**Required action:** Please copy each line of the listing below in which the word "plus" appears.

**Exercise input:**
★ ★ ★ ★ ★ ★ ★
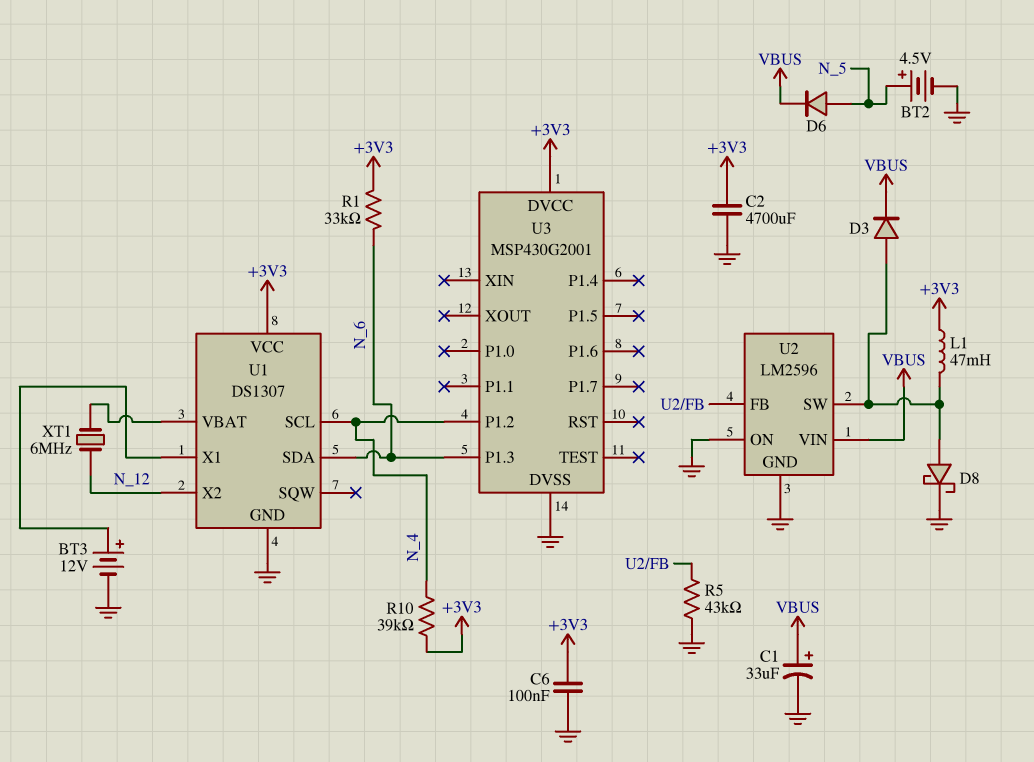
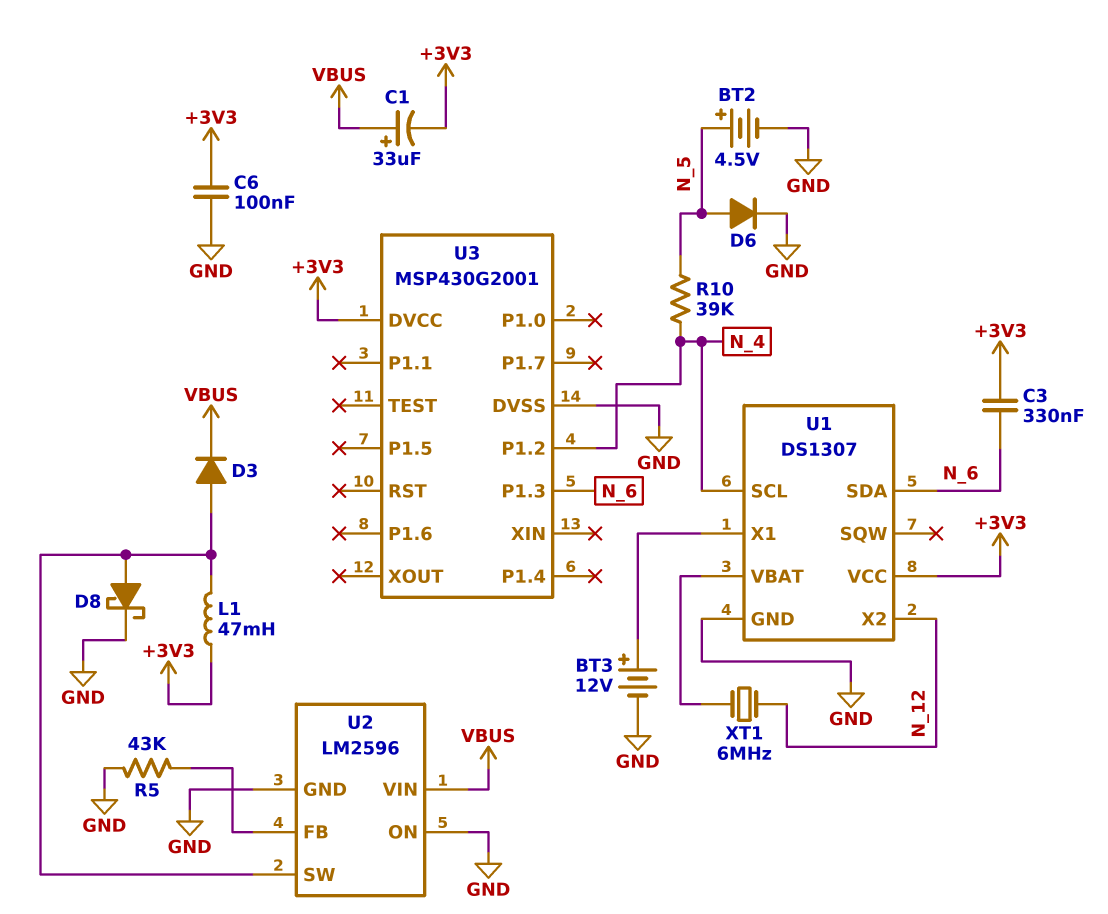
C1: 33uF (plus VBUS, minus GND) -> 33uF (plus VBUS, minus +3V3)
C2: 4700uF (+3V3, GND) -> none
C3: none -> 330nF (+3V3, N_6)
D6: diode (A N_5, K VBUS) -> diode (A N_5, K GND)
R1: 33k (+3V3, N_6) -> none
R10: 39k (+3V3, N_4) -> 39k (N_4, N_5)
★ ★ ★ ★ ★ ★ ★
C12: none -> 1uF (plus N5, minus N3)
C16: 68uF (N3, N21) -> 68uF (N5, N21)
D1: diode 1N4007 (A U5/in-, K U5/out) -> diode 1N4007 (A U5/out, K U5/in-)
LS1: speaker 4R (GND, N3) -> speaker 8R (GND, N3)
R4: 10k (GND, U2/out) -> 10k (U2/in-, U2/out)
★ ★ ★ ★ ★ ★ ★
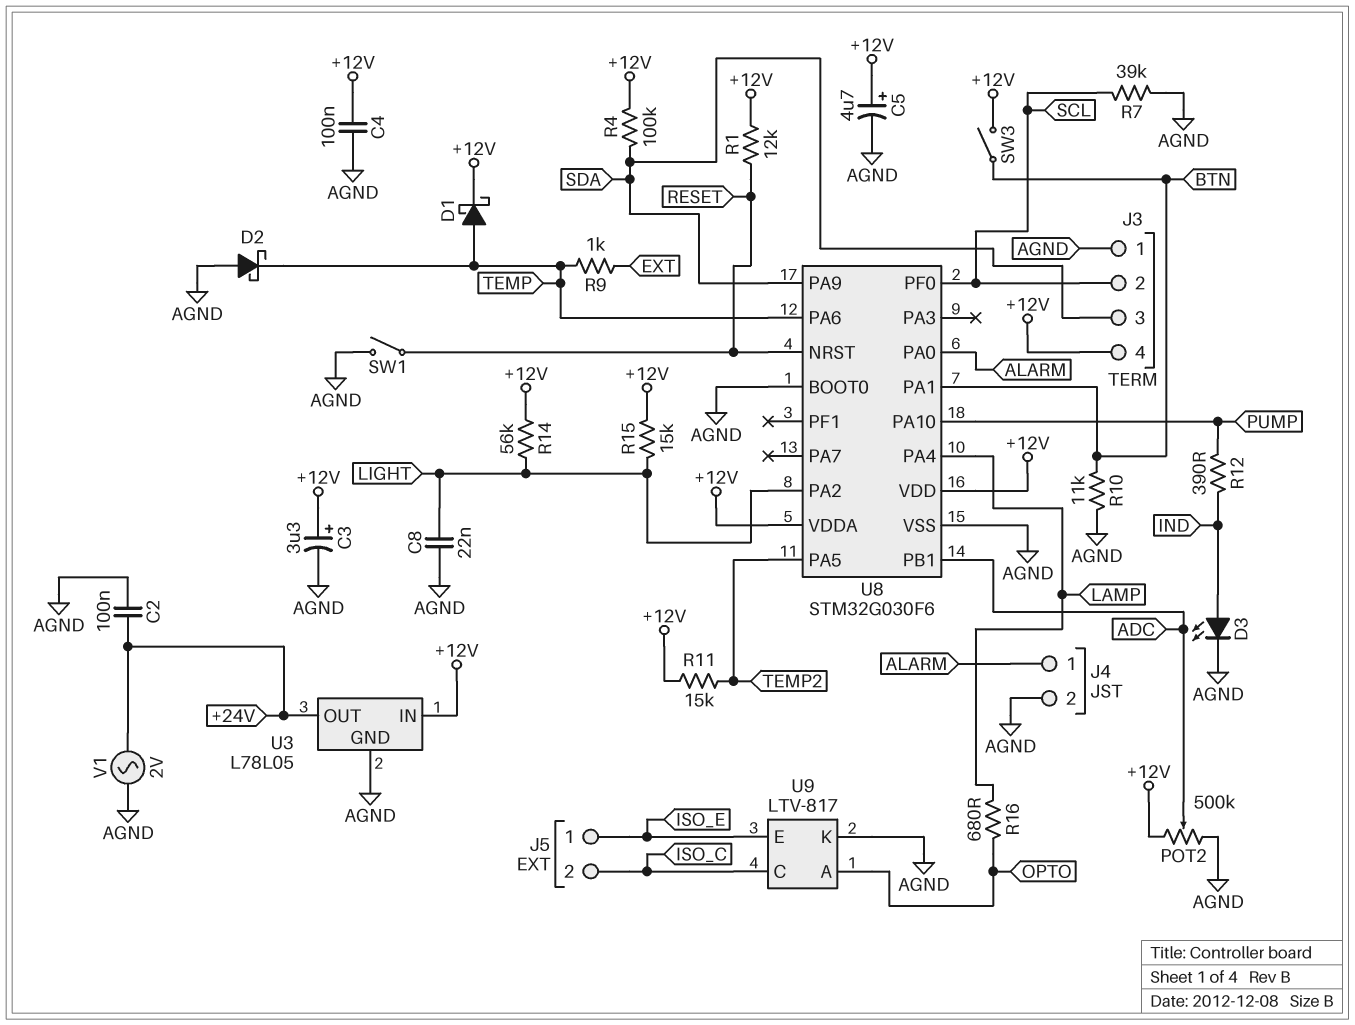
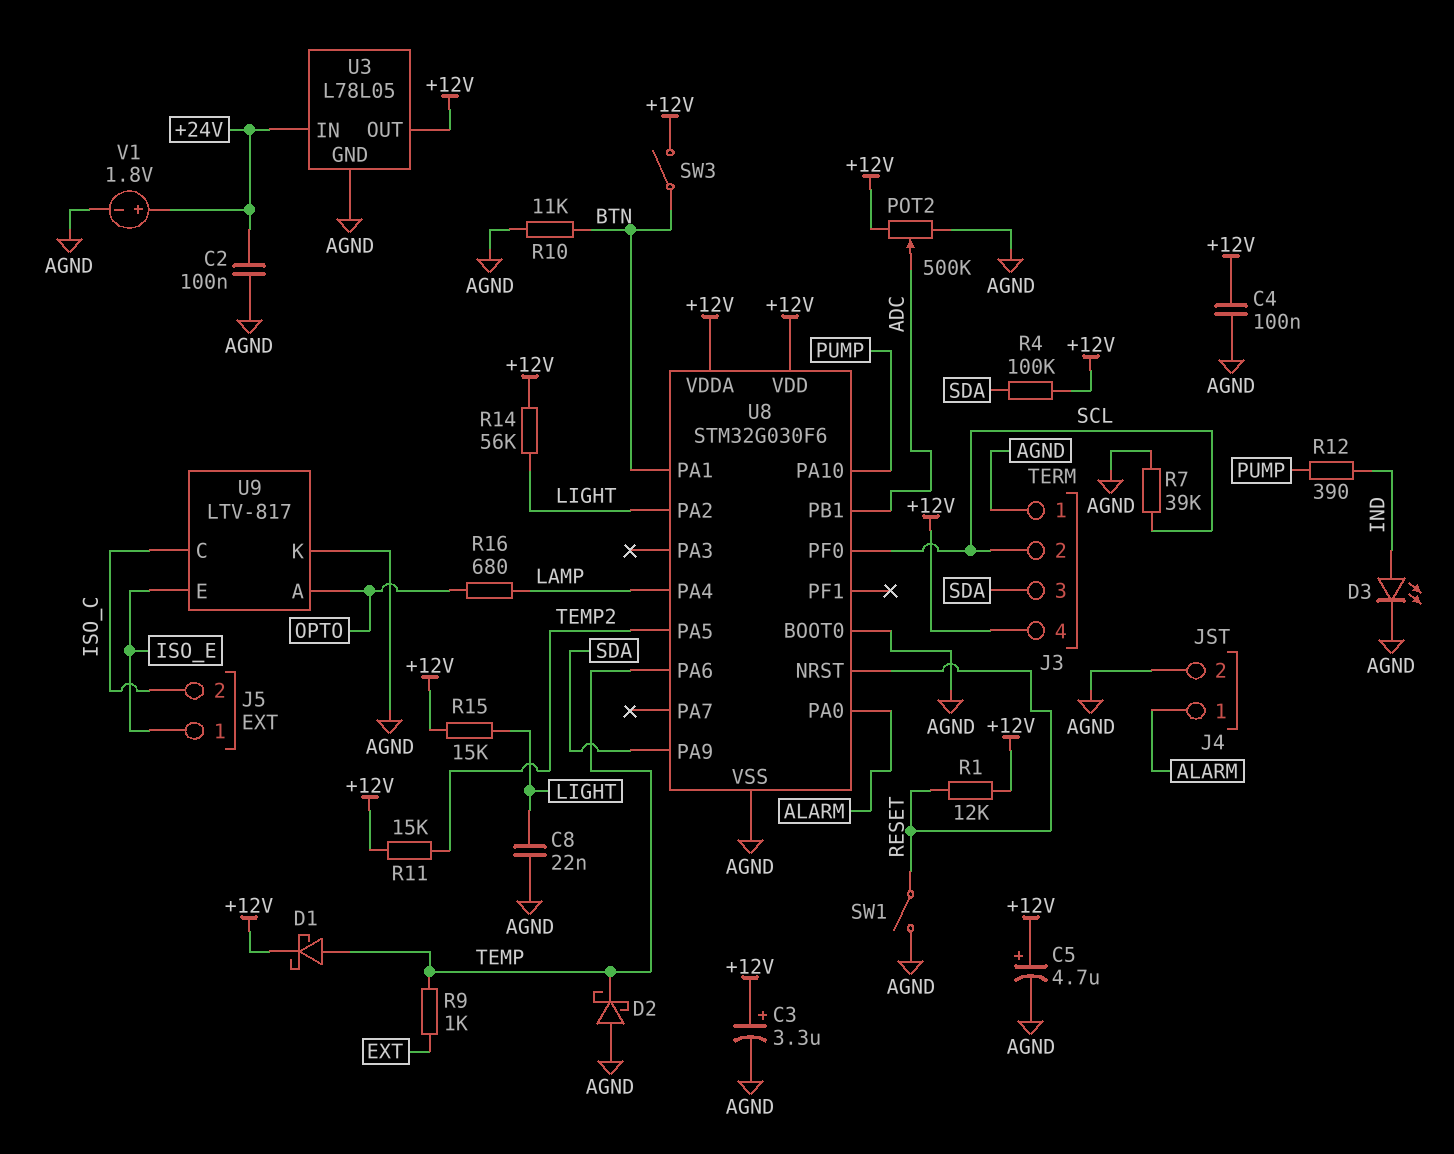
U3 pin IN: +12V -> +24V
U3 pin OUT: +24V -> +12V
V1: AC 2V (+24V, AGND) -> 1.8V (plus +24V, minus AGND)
★ ★ ★ ★ ★ ★ ★
**Task result:**
C1: 33uF (plus VBUS, minus GND) -> 33uF (plus VBUS, minus +3V3)
C12: none -> 1uF (plus N5, minus N3)
V1: AC 2V (+24V, AGND) -> 1.8V (plus +24V, minus AGND)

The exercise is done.